■ **Task item**
The pictures are to be left out, and all remaining data is to be transcribed exactly as it appears.

■ **Data shown**
╭──
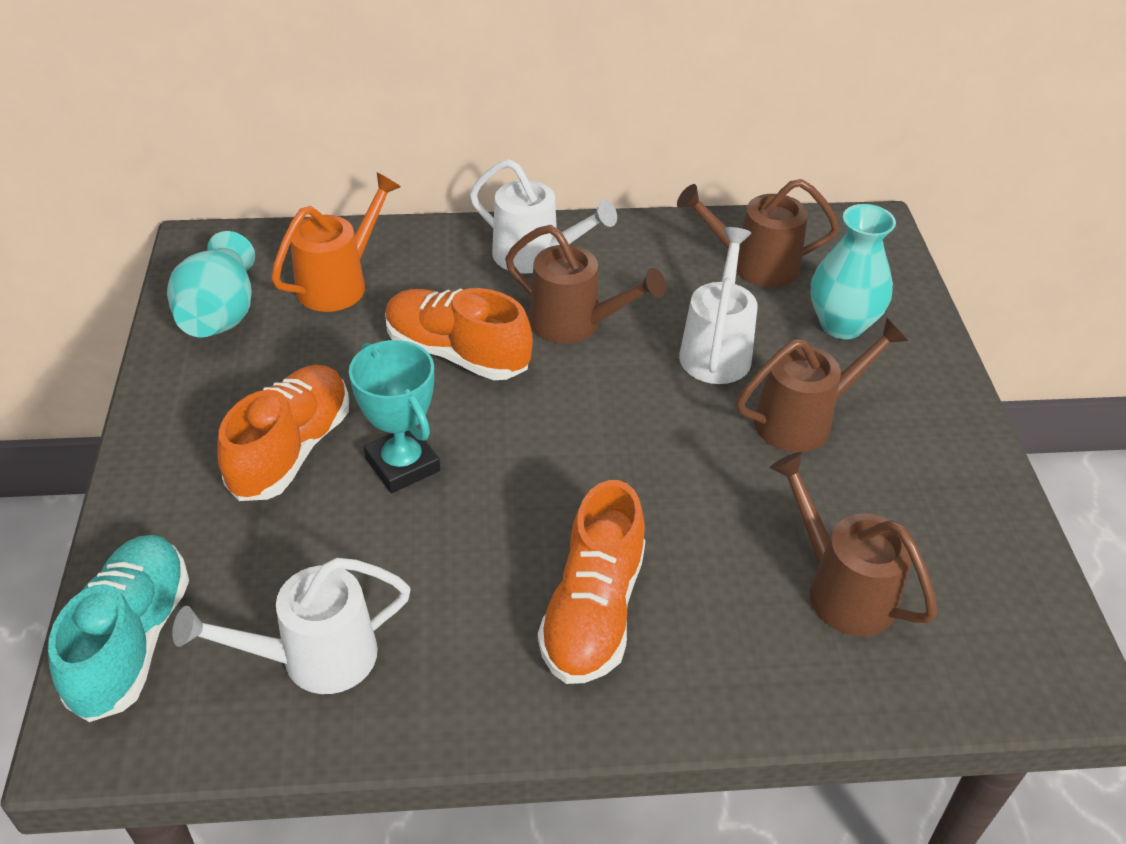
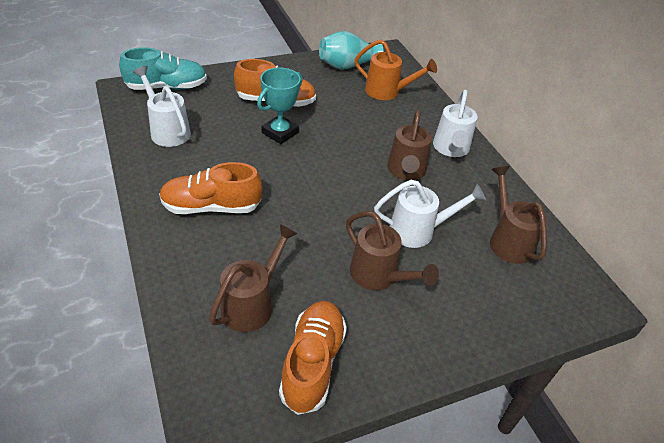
camera: 70 degrees right, 0 degrees up
orange shoe [385,288,533,380] -> orange shoe moved to [279,301,347,415]
turquoise vase [811,204,896,339] -> none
╰──
■ **Output of the exercise**
camera: 70 degrees right, 0 degrees up
orange shoe [385,288,533,380] -> orange shoe moved to [279,301,347,415]
turquoise vase [811,204,896,339] -> none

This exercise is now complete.